* [TASK TO CARRY OUT]:
Retrieve every line from the records in which the word "watering" occurs.

* [Dataset items]:
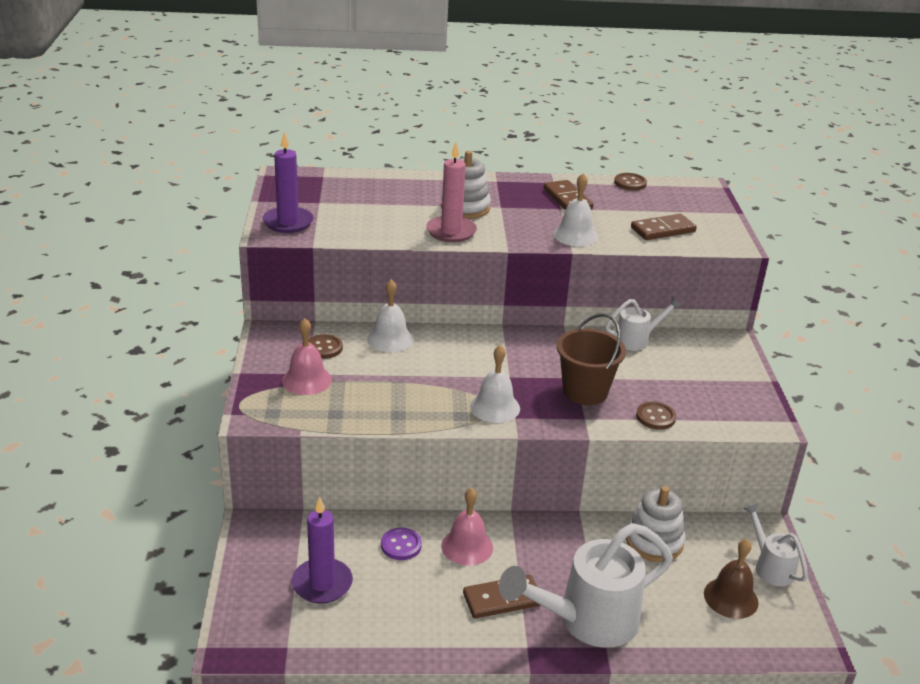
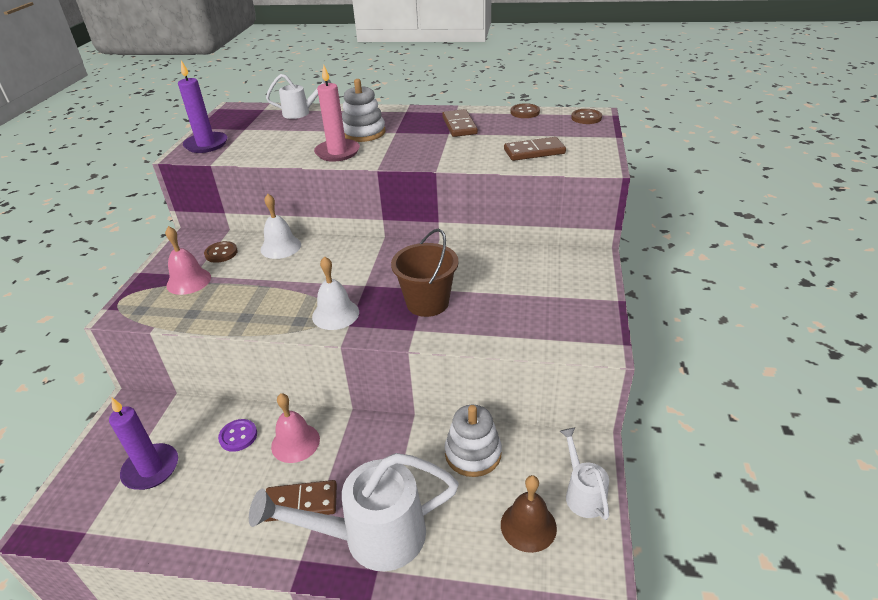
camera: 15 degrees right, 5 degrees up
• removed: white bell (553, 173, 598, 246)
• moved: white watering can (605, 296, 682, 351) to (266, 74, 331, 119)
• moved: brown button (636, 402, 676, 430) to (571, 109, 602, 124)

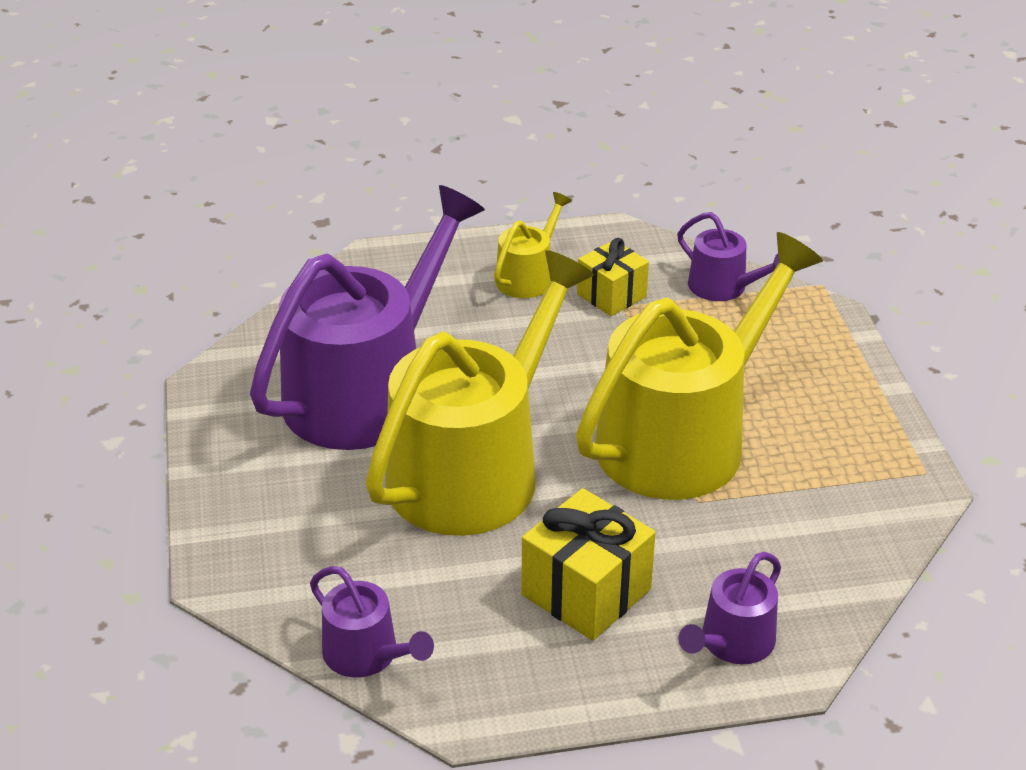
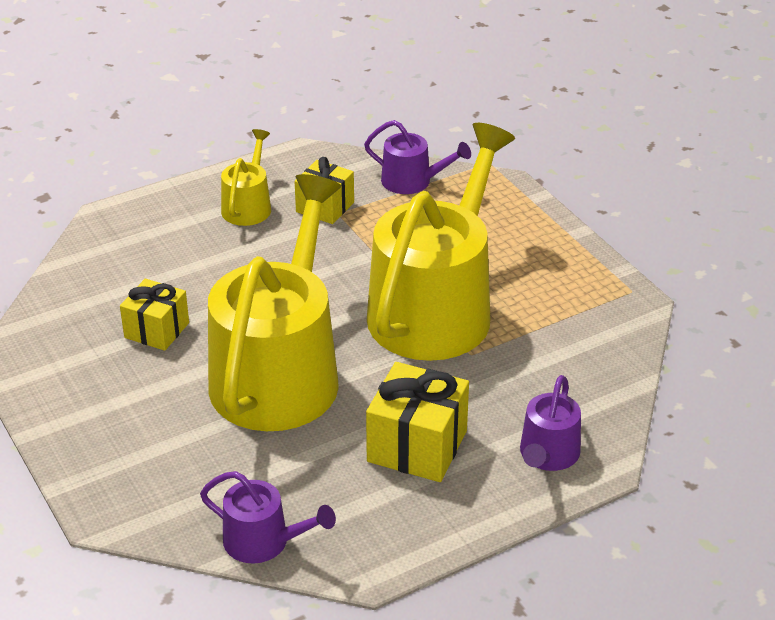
camera: 20 degrees left, 0 degrees up
• replaced: purple watering can (250, 185, 485, 450) to yellow gift (120, 279, 189, 351)

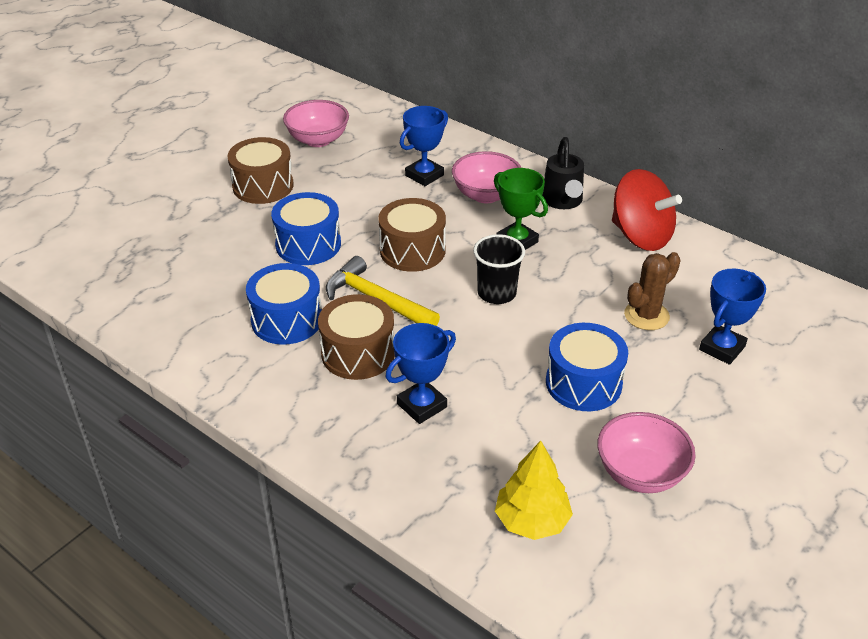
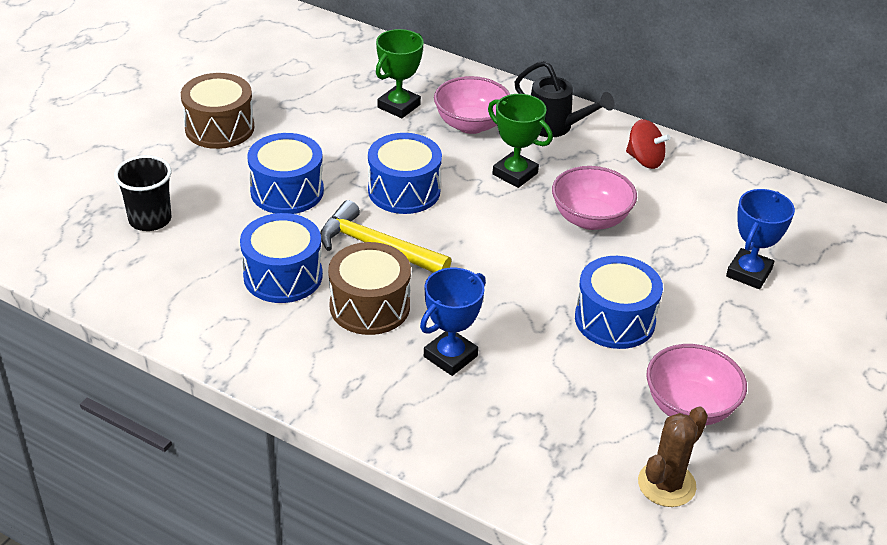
camera: 10 degrees left, 0 degrees up
• removed: yellow tree (495, 441, 573, 540)
• moved: pink bowl (283, 100, 349, 147) to (552, 166, 637, 230)
• moved: black cup (473, 234, 525, 304) to (114, 155, 172, 231)
• moved: brown cactus (624, 252, 681, 330) to (638, 406, 708, 507)
• recoloured: brown drum (378, 198, 446, 272) to blue drum (368, 133, 442, 214)
• recoloured: blue trophy (400, 106, 448, 186) to green trophy (376, 29, 424, 118)
• turned: black watering can (542, 137, 584, 209) = (514, 61, 615, 137) 45 degrees counterclockwise
• resized: red spinning top (612, 169, 682, 251) = (626, 119, 670, 169) x0.57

* [RESPONSE FOR THIS EXERCISE]:
• moved: white watering can (605, 296, 682, 351) to (266, 74, 331, 119)
• replaced: purple watering can (250, 185, 485, 450) to yellow gift (120, 279, 189, 351)
• turned: black watering can (542, 137, 584, 209) = (514, 61, 615, 137) 45 degrees counterclockwise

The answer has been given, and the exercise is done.